▸ Task statement: Gather every line of the records below that contains the string "diamond". Matching is case-sensitive.

— START Provided data —

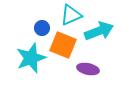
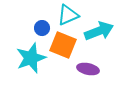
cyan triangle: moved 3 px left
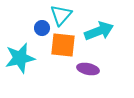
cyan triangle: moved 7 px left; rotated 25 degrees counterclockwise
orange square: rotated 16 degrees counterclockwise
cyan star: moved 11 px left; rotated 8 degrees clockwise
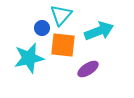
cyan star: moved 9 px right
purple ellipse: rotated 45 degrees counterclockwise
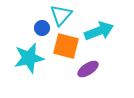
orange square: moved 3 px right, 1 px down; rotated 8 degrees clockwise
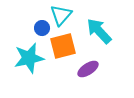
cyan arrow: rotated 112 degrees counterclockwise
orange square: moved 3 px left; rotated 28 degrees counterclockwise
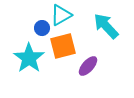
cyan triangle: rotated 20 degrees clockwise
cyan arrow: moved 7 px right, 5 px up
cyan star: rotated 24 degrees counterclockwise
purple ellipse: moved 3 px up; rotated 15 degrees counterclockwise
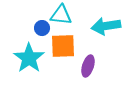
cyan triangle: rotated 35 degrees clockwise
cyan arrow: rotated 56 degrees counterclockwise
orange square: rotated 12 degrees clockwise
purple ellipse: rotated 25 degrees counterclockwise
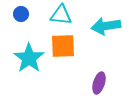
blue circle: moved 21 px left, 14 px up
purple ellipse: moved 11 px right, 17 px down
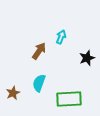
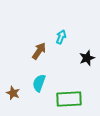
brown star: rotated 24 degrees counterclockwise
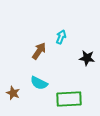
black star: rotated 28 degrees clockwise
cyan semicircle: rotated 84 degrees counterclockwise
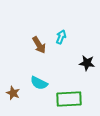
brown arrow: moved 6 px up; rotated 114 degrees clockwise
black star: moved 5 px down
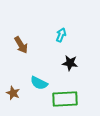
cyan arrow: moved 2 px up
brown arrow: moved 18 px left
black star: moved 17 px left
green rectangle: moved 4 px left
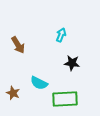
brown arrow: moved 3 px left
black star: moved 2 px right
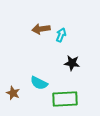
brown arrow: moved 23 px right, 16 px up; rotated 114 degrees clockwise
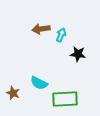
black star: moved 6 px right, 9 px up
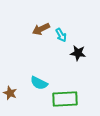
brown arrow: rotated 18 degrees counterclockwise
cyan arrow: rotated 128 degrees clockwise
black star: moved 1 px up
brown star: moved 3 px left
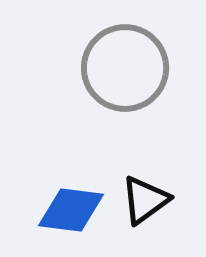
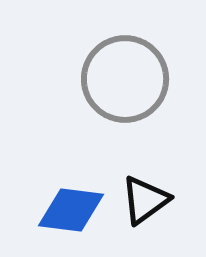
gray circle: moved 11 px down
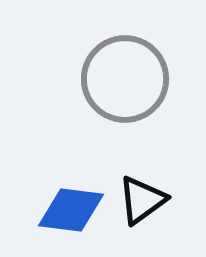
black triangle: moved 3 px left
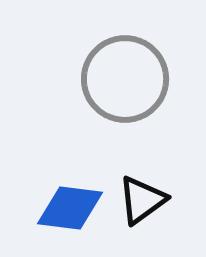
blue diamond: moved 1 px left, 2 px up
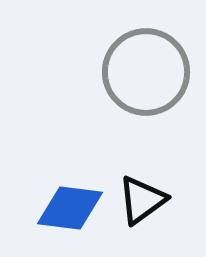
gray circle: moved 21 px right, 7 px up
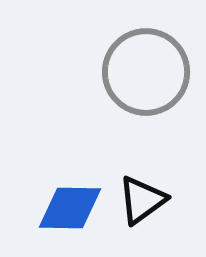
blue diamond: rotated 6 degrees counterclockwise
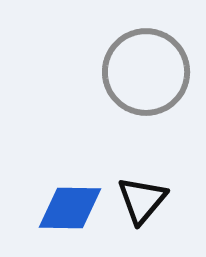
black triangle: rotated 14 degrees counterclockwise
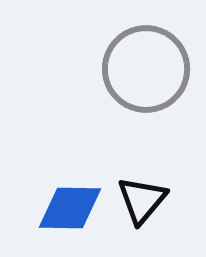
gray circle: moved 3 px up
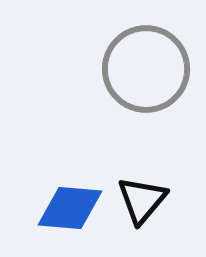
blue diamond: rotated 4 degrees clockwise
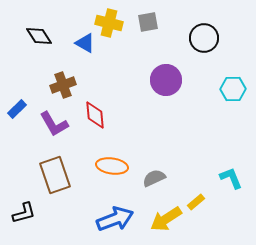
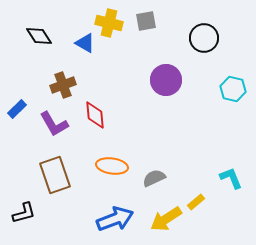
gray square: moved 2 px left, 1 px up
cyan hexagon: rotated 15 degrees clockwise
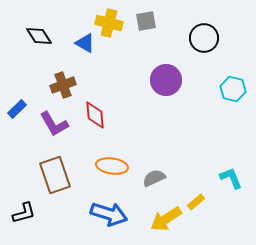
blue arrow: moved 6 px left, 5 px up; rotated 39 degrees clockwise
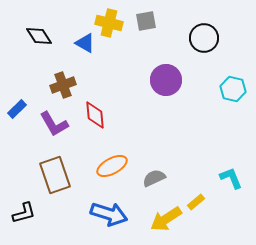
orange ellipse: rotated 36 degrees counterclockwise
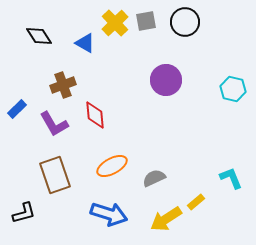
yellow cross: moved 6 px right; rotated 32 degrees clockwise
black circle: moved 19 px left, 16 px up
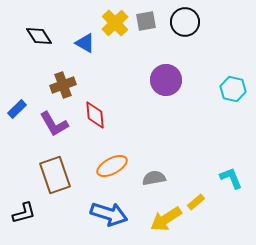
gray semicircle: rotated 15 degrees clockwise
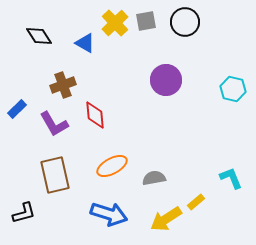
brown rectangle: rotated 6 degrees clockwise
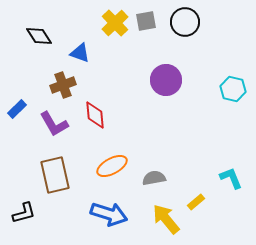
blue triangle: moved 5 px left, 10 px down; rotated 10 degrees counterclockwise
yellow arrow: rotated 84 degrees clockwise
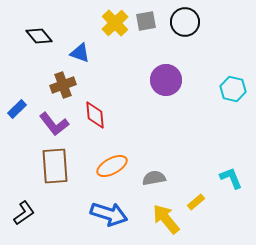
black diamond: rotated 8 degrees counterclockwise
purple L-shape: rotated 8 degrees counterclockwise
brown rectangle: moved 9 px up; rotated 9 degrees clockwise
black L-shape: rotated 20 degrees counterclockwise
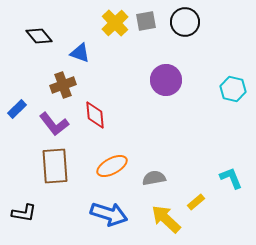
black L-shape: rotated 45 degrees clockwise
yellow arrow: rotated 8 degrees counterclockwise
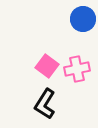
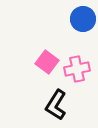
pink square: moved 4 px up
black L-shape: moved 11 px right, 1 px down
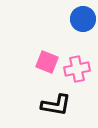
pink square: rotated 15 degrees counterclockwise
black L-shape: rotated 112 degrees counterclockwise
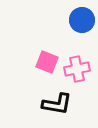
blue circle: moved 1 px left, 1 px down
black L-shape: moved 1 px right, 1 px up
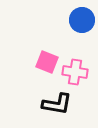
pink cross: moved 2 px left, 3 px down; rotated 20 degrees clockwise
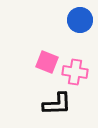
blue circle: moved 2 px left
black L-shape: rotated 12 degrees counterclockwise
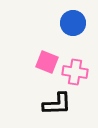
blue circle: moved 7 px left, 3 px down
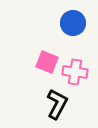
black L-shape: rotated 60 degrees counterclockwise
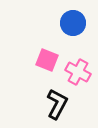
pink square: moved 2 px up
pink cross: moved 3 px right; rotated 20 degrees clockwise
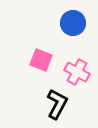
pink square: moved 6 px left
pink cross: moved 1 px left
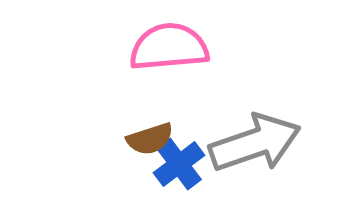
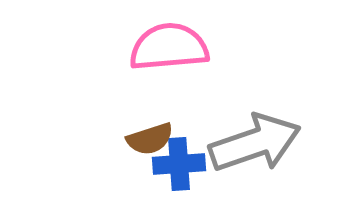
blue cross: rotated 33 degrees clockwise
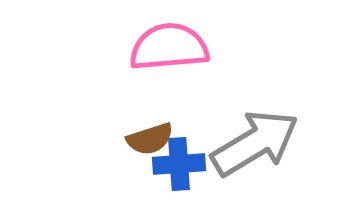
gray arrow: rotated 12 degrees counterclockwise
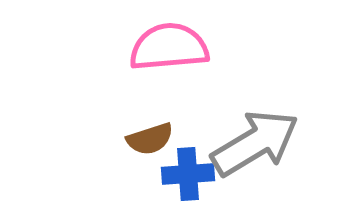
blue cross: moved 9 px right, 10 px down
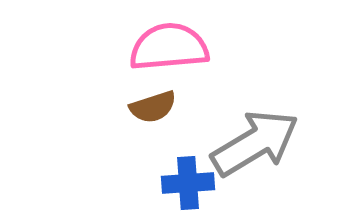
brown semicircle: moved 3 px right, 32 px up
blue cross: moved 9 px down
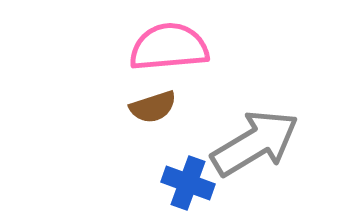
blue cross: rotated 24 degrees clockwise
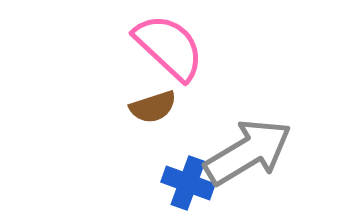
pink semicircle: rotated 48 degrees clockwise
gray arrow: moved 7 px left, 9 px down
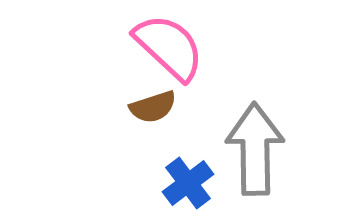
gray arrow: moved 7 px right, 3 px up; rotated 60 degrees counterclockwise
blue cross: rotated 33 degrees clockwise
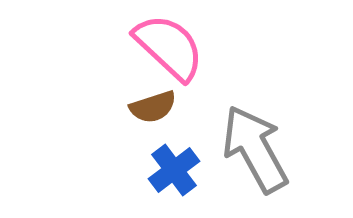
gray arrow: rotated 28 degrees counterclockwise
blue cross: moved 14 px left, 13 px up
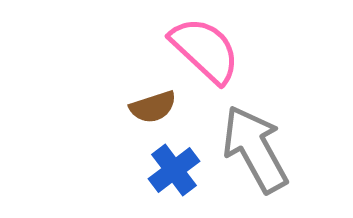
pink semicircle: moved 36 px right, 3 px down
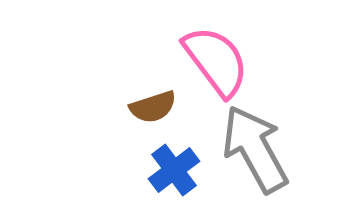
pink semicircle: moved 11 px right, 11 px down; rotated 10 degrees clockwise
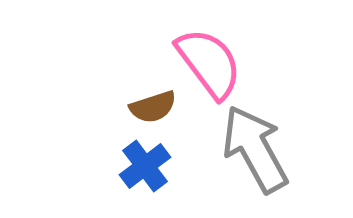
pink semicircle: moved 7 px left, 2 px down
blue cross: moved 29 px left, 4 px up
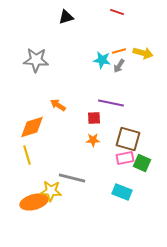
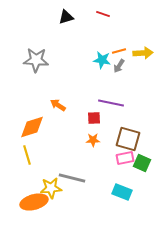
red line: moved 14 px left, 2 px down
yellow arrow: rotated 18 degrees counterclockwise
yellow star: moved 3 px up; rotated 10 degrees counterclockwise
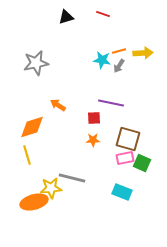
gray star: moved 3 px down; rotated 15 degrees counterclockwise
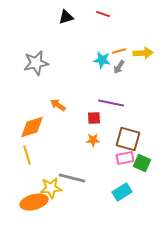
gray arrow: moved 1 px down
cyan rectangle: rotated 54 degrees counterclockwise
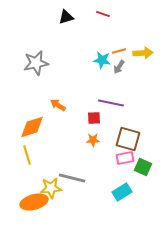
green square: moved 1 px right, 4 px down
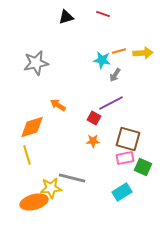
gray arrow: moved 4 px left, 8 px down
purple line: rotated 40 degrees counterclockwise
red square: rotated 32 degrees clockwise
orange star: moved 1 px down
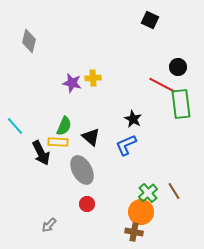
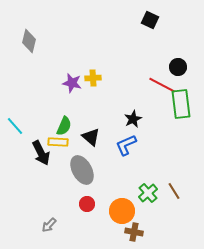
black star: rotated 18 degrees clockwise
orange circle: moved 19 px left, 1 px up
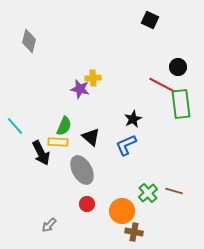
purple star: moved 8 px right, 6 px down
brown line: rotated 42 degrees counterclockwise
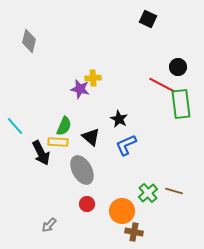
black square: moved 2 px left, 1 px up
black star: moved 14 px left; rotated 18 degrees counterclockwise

— END Provided data —

▸ Result of this exercise:
blue diamond: moved 1 px left, 2 px up
blue diamond: rotated 6 degrees counterclockwise
blue diamond: rotated 4 degrees clockwise
black diamond: rotated 8 degrees counterclockwise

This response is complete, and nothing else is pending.